(Beginning of Data supplied)

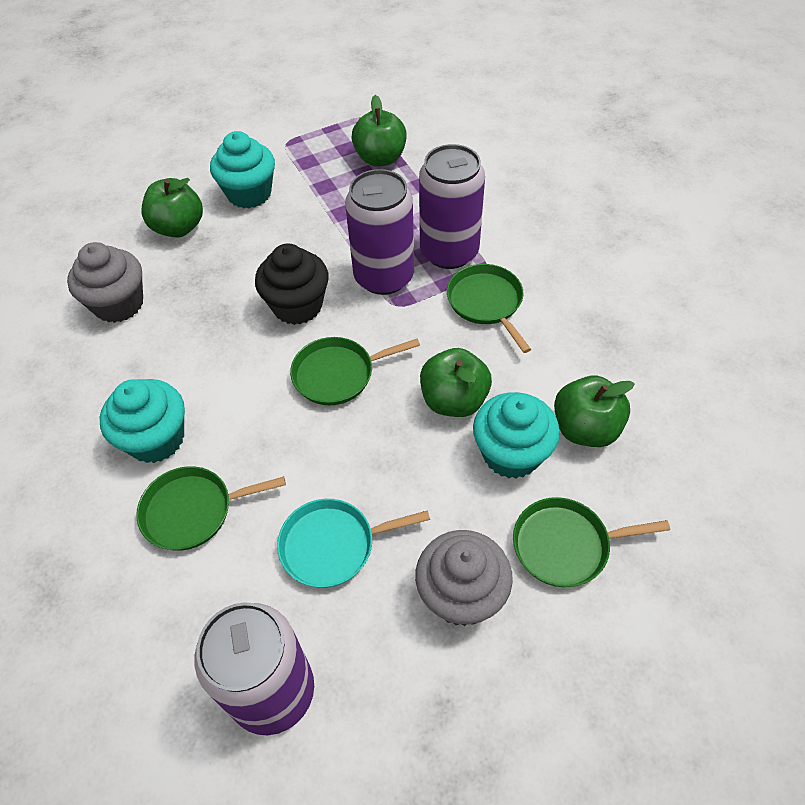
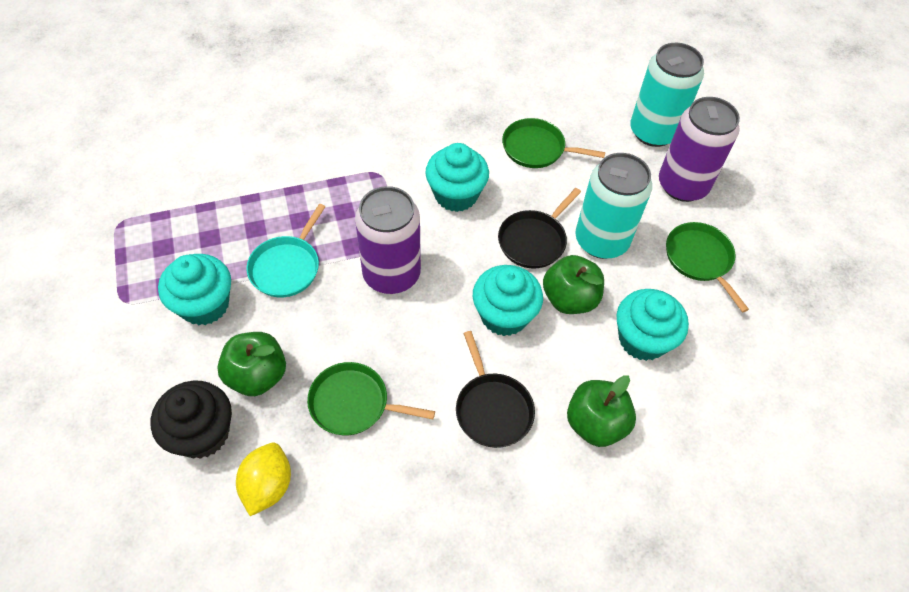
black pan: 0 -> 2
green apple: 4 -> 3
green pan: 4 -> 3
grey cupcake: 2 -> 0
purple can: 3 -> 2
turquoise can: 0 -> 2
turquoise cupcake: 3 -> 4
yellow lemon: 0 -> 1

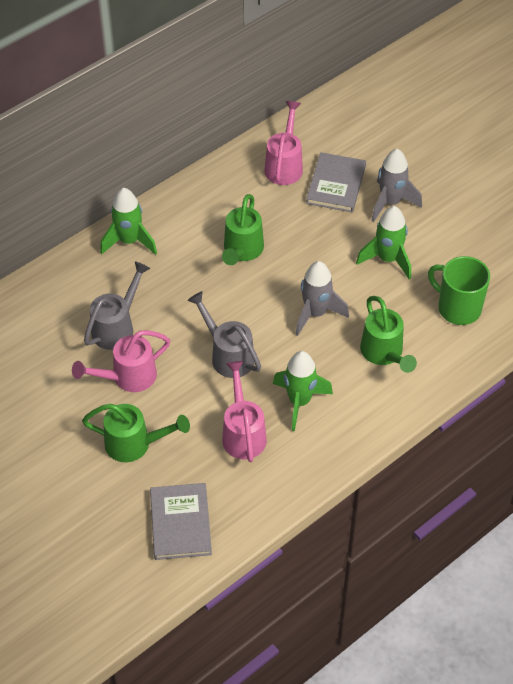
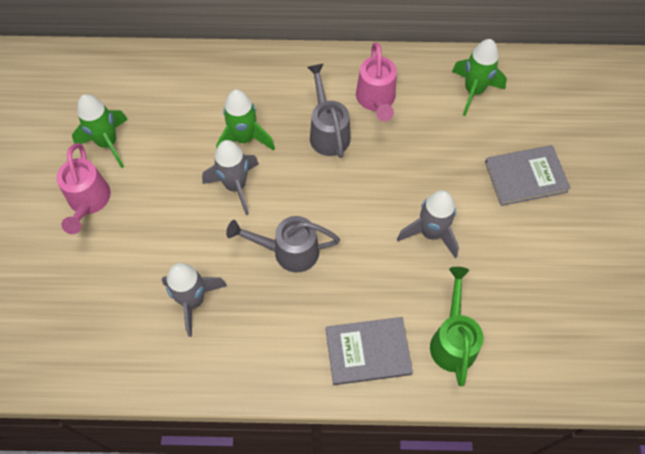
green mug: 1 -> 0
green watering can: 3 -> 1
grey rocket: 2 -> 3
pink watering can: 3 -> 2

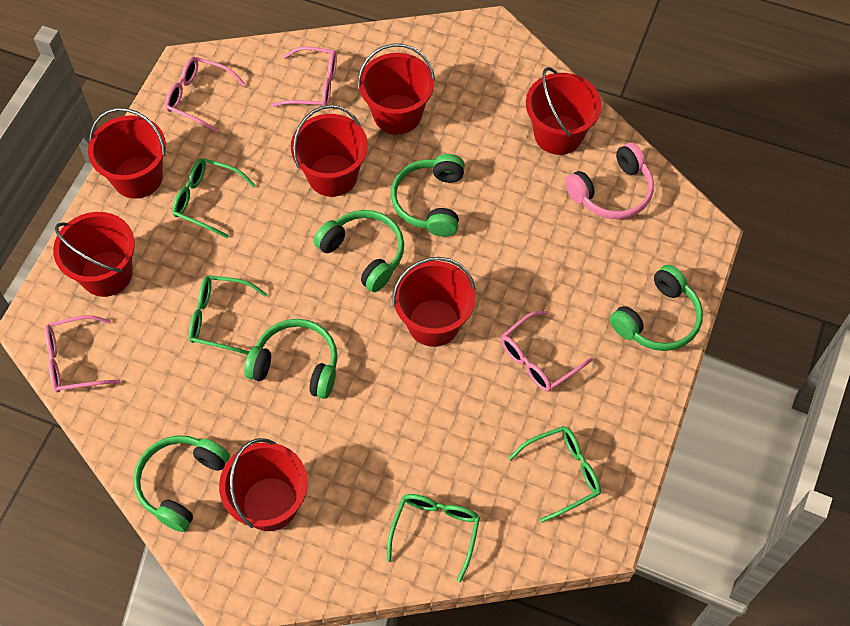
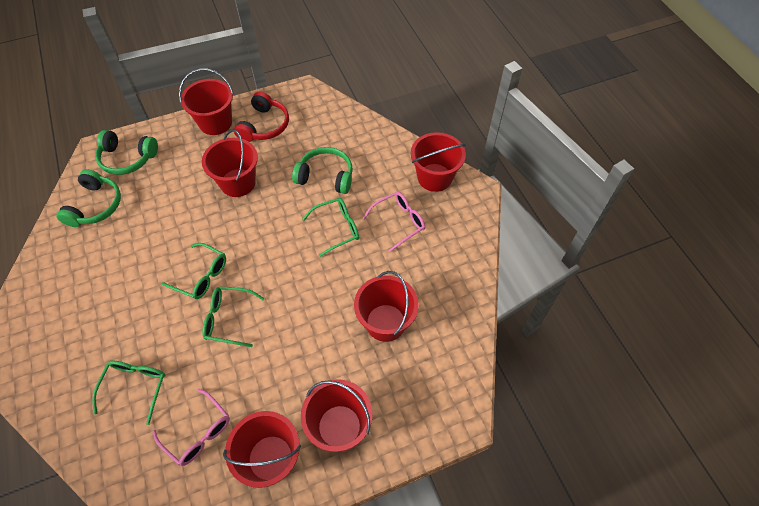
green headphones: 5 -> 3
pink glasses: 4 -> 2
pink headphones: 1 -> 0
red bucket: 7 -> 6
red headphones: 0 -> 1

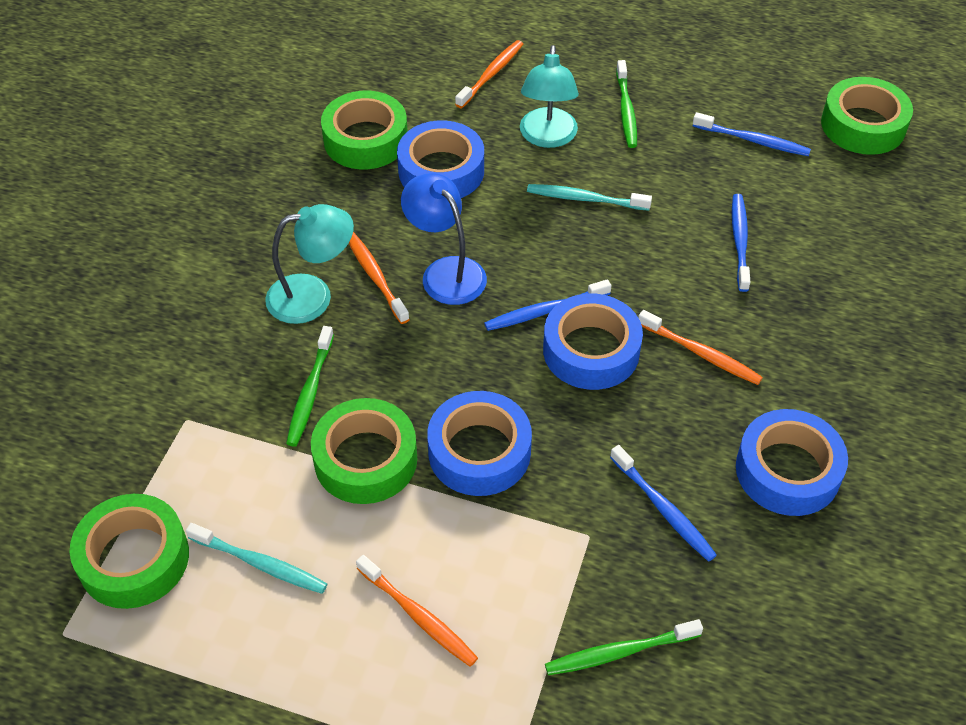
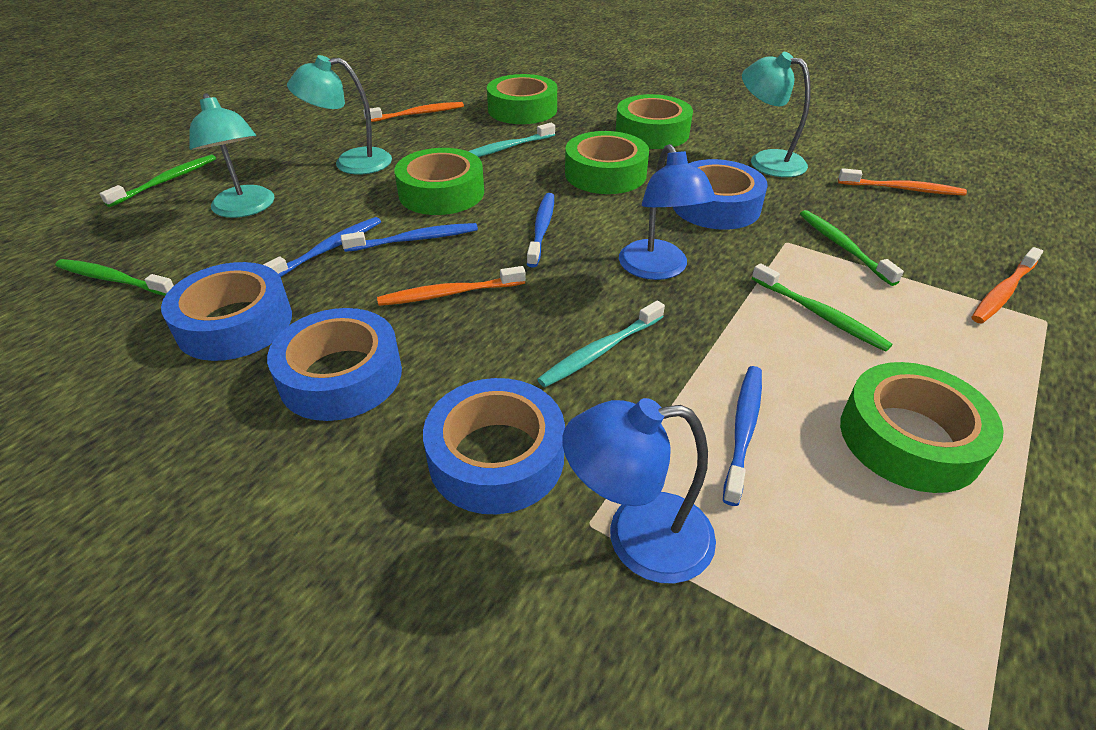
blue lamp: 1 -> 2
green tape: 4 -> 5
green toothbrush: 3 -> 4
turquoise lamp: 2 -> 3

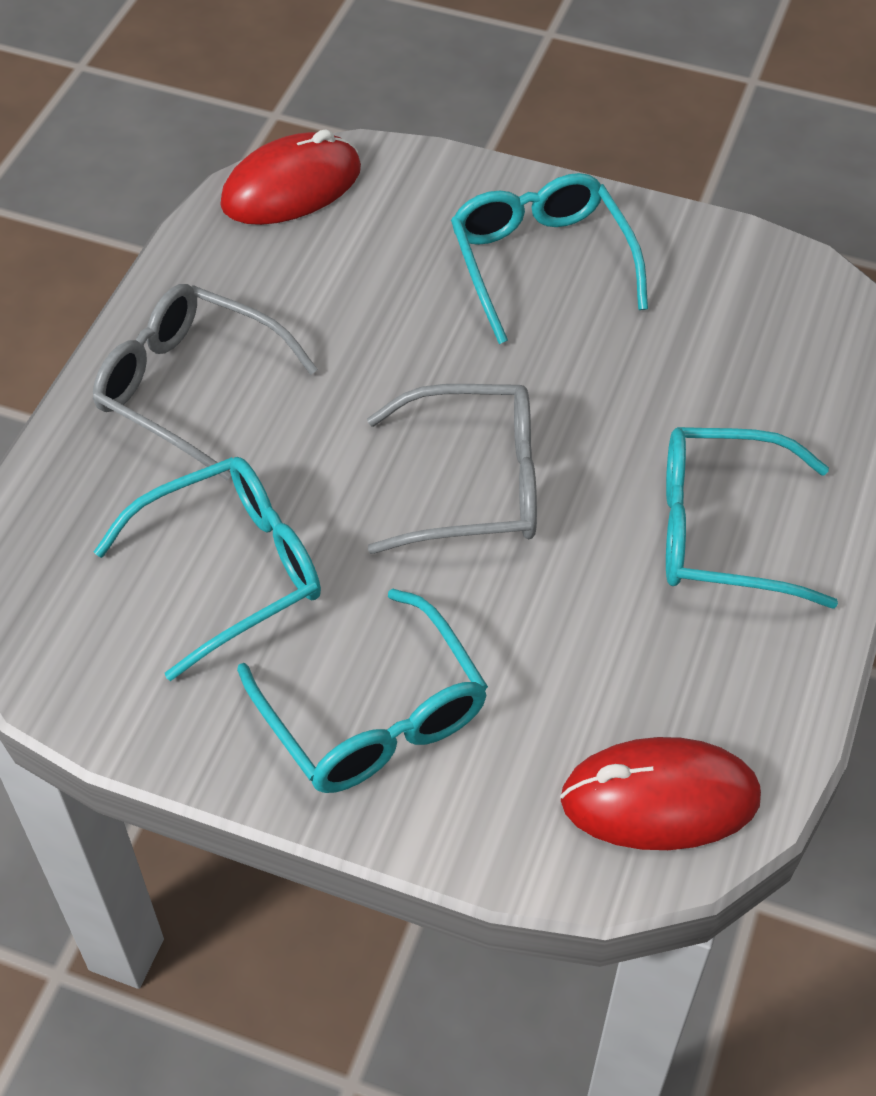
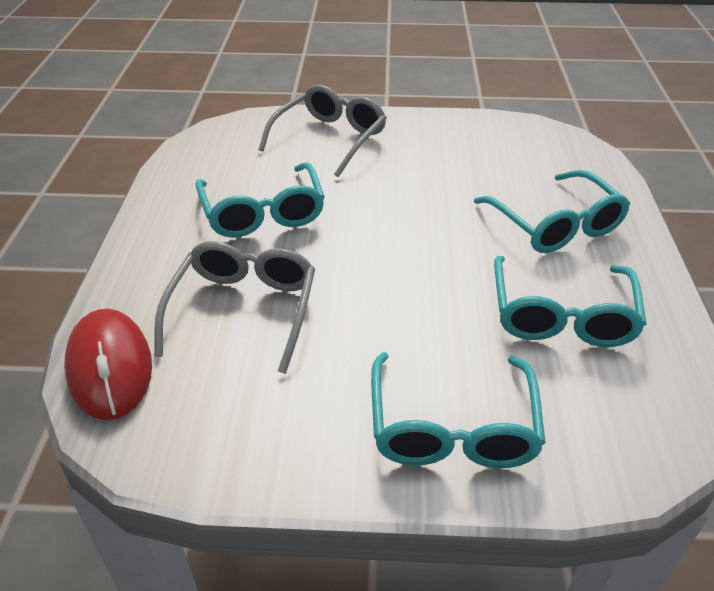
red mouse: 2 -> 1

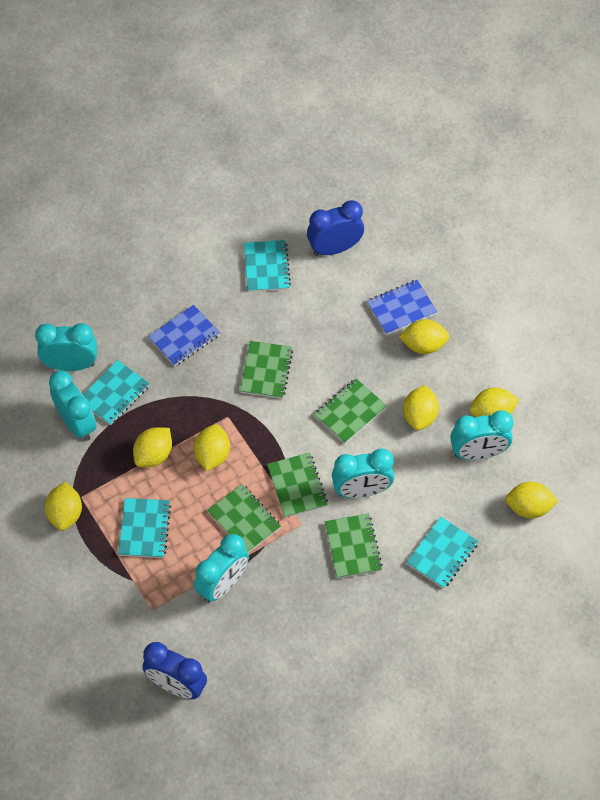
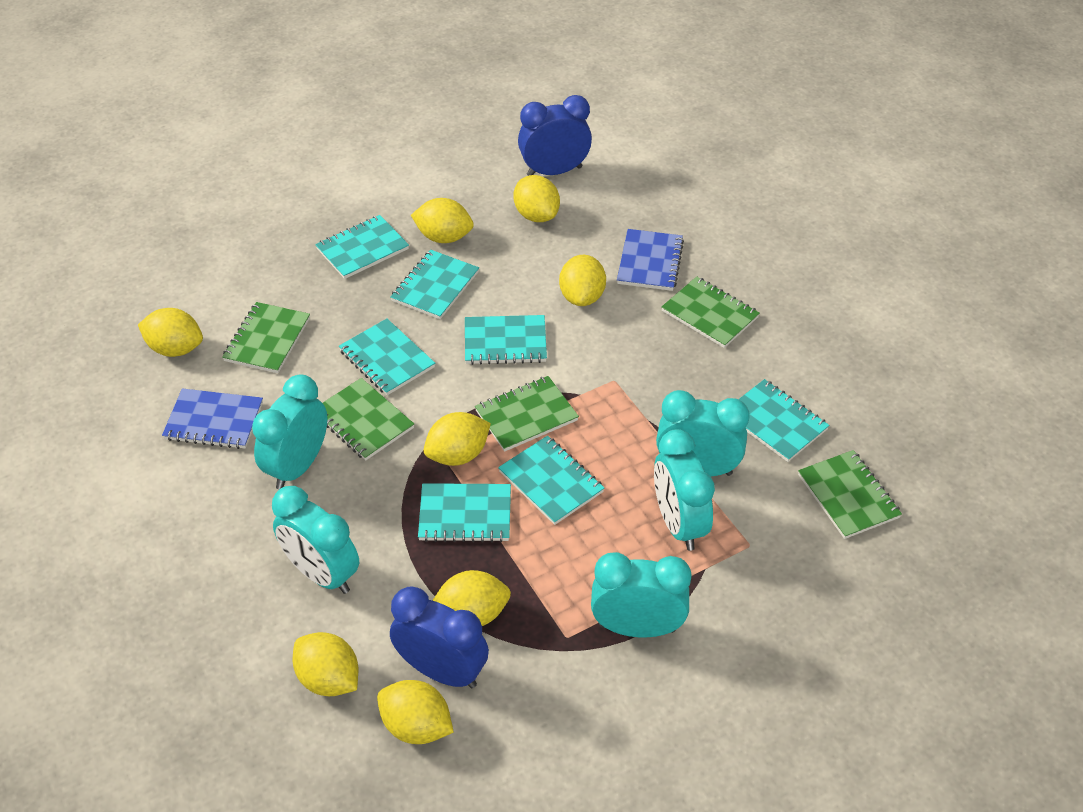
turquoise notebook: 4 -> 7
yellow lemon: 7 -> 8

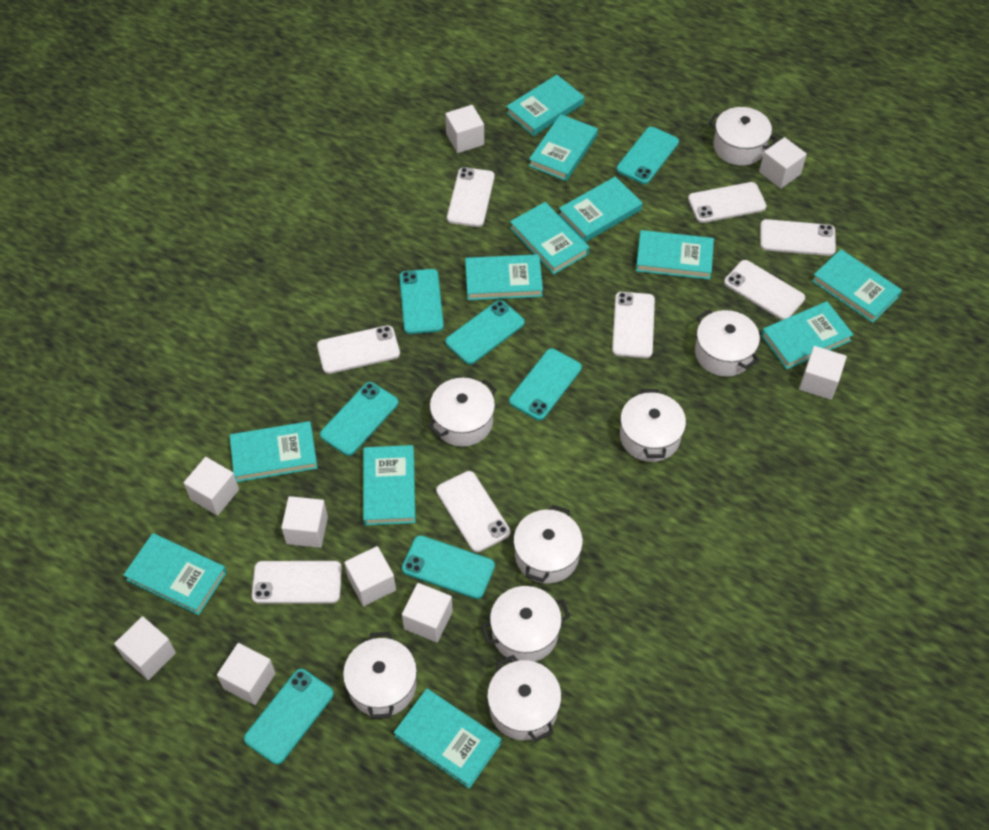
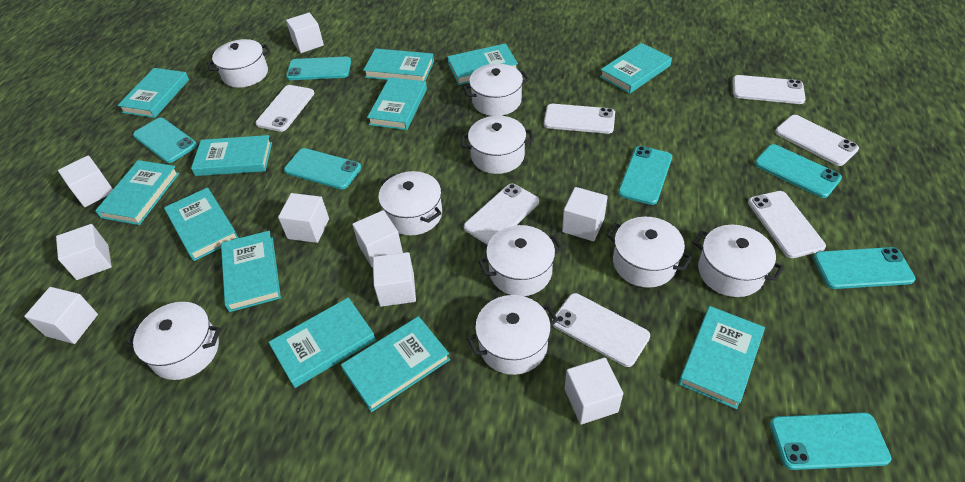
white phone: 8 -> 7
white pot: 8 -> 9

(End of Data supplied)

*Task details:* Copy the entries exactly. Leave the pictures out.

*Solution for this exercise:*
black pan: 0 -> 2
green apple: 4 -> 3
green pan: 4 -> 3
grey cupcake: 2 -> 0
purple can: 3 -> 2
turquoise can: 0 -> 2
turquoise cupcake: 3 -> 4
yellow lemon: 0 -> 1

green mug: 1 -> 0
green watering can: 3 -> 1
grey rocket: 2 -> 3
pink watering can: 3 -> 2

green headphones: 5 -> 3
pink glasses: 4 -> 2
pink headphones: 1 -> 0
red bucket: 7 -> 6
red headphones: 0 -> 1

blue lamp: 1 -> 2
green tape: 4 -> 5
green toothbrush: 3 -> 4
turquoise lamp: 2 -> 3

red mouse: 2 -> 1

turquoise notebook: 4 -> 7
yellow lemon: 7 -> 8

white phone: 8 -> 7
white pot: 8 -> 9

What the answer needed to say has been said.